(Object change listings)
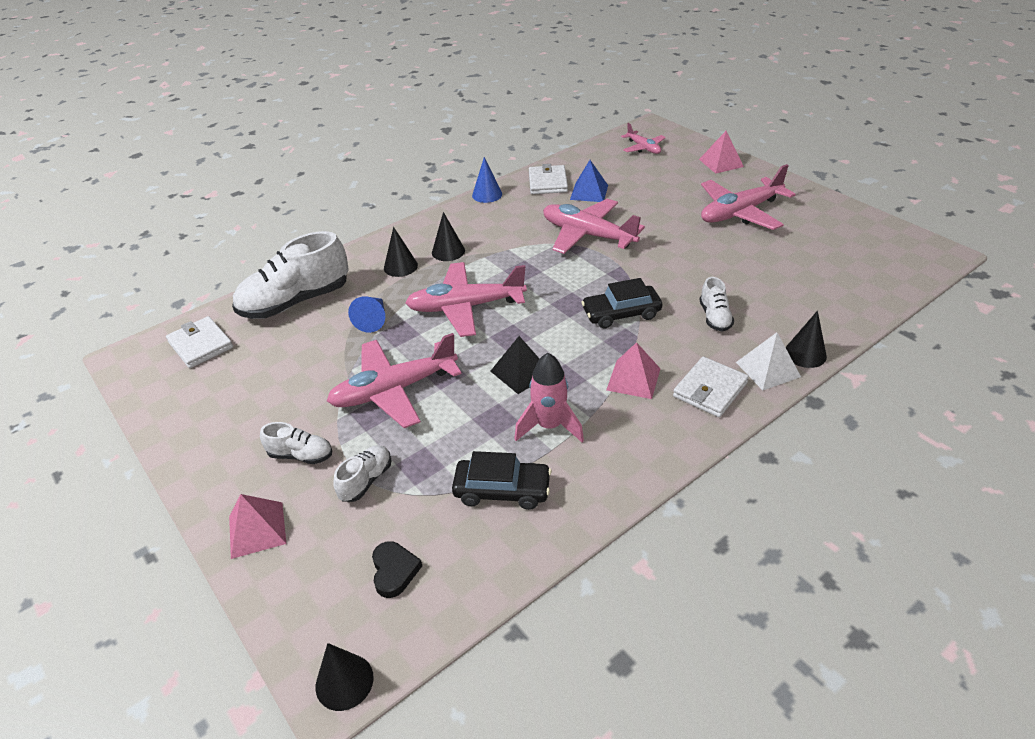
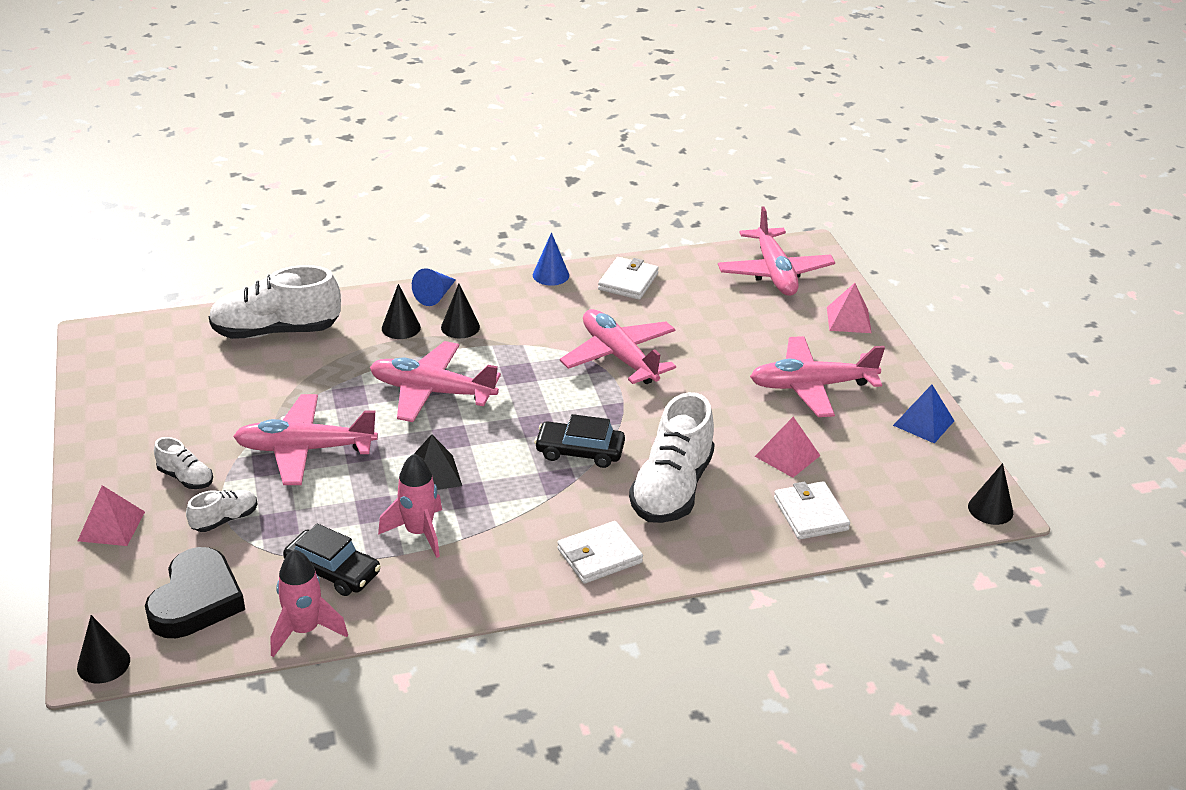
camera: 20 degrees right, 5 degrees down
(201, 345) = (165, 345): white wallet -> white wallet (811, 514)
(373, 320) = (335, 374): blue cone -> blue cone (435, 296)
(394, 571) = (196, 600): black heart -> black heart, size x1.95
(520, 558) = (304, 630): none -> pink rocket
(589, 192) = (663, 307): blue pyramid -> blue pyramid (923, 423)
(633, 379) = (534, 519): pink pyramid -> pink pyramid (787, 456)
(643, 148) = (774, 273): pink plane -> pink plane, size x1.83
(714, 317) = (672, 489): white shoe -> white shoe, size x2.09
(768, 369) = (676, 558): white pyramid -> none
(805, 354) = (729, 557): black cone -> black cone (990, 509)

Task item: What you return must be the lines above that run from the line with "(201, 345) = (165, 345): white" to the line with "(589, 192) = (663, 307): blue", inclusive, each copied exactly.

Exercise answer:
(201, 345) = (165, 345): white wallet -> white wallet (811, 514)
(373, 320) = (335, 374): blue cone -> blue cone (435, 296)
(394, 571) = (196, 600): black heart -> black heart, size x1.95
(520, 558) = (304, 630): none -> pink rocket
(589, 192) = (663, 307): blue pyramid -> blue pyramid (923, 423)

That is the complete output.